**DIRECTIONS**. From the listing below, pull each line that includes "BASE".
[EXCERPTED DATA — start]
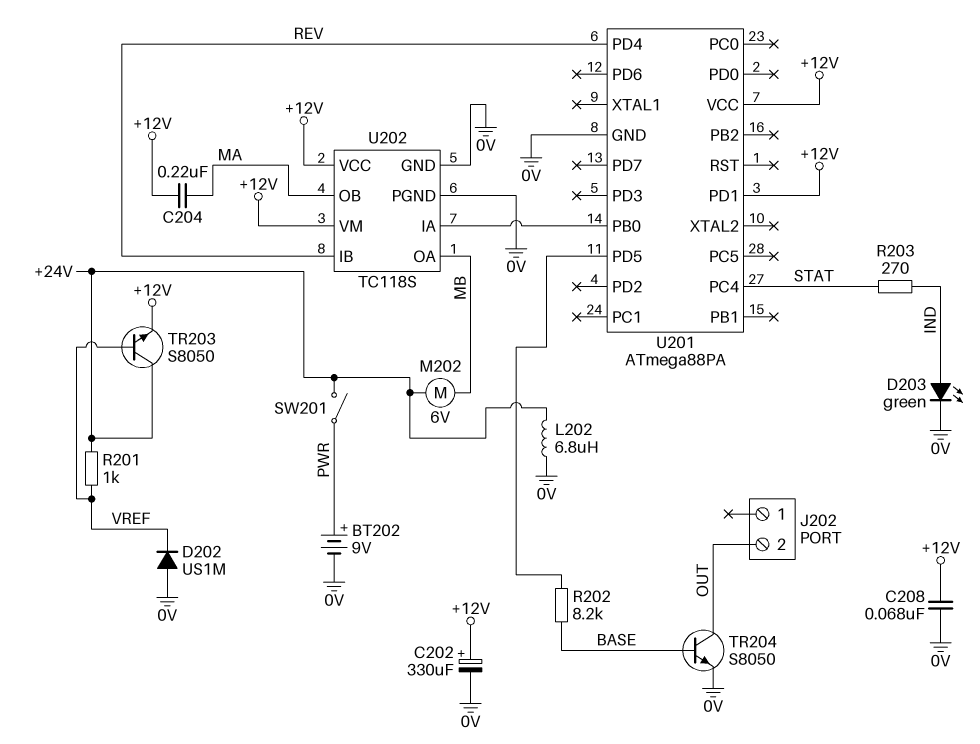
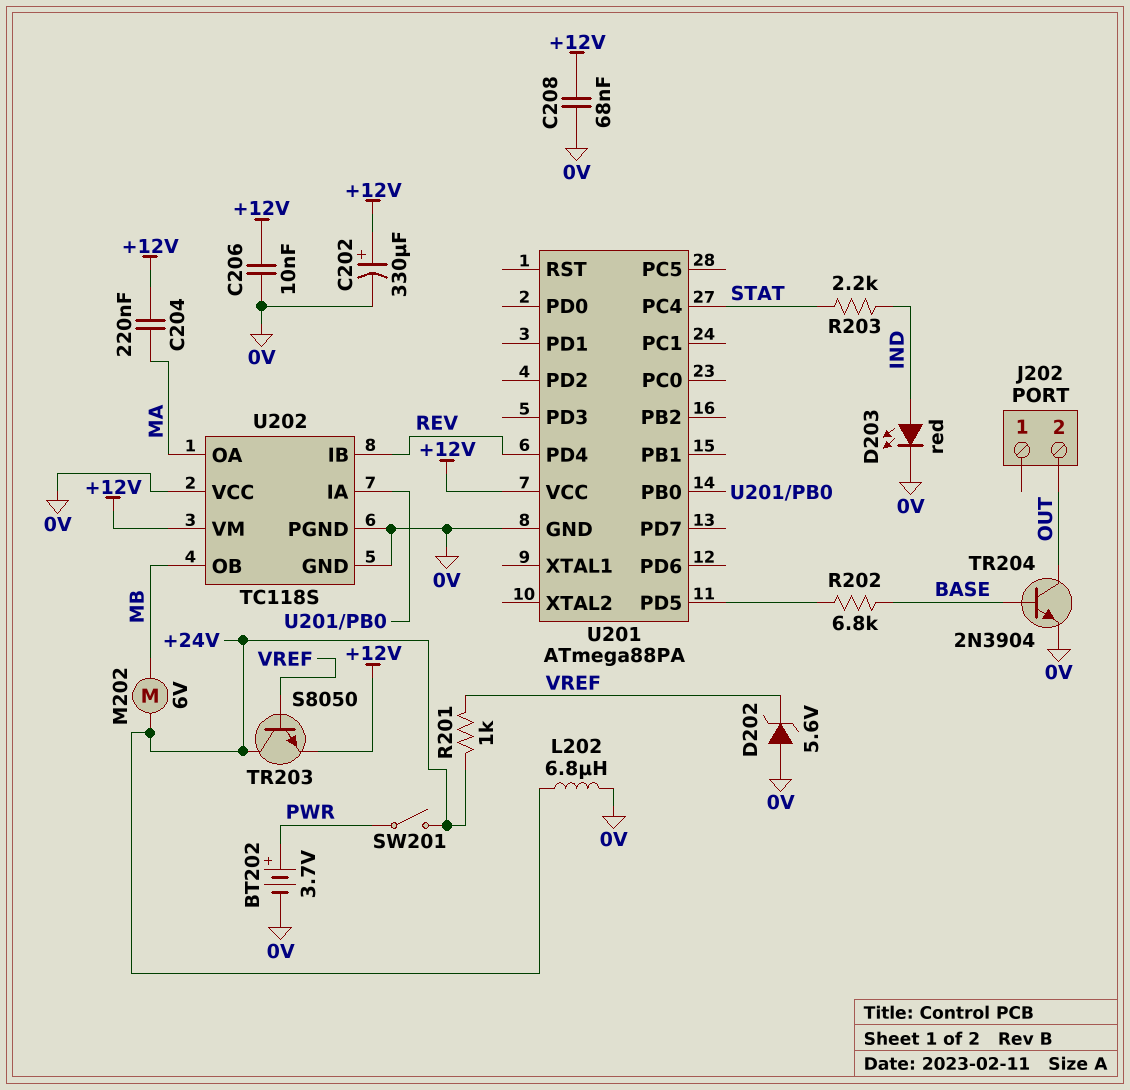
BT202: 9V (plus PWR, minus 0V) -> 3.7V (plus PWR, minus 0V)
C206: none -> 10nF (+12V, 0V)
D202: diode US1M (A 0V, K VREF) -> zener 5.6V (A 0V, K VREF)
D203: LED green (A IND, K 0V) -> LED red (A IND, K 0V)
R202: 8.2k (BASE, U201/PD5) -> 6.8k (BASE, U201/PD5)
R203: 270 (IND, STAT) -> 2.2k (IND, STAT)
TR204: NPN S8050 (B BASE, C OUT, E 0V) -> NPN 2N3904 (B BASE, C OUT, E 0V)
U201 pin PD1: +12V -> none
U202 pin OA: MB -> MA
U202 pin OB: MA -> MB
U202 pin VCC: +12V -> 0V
[EXCERPTED DATA — finish]
**SOLUTION FOR THIS TASK**.
R202: 8.2k (BASE, U201/PD5) -> 6.8k (BASE, U201/PD5)
TR204: NPN S8050 (B BASE, C OUT, E 0V) -> NPN 2N3904 (B BASE, C OUT, E 0V)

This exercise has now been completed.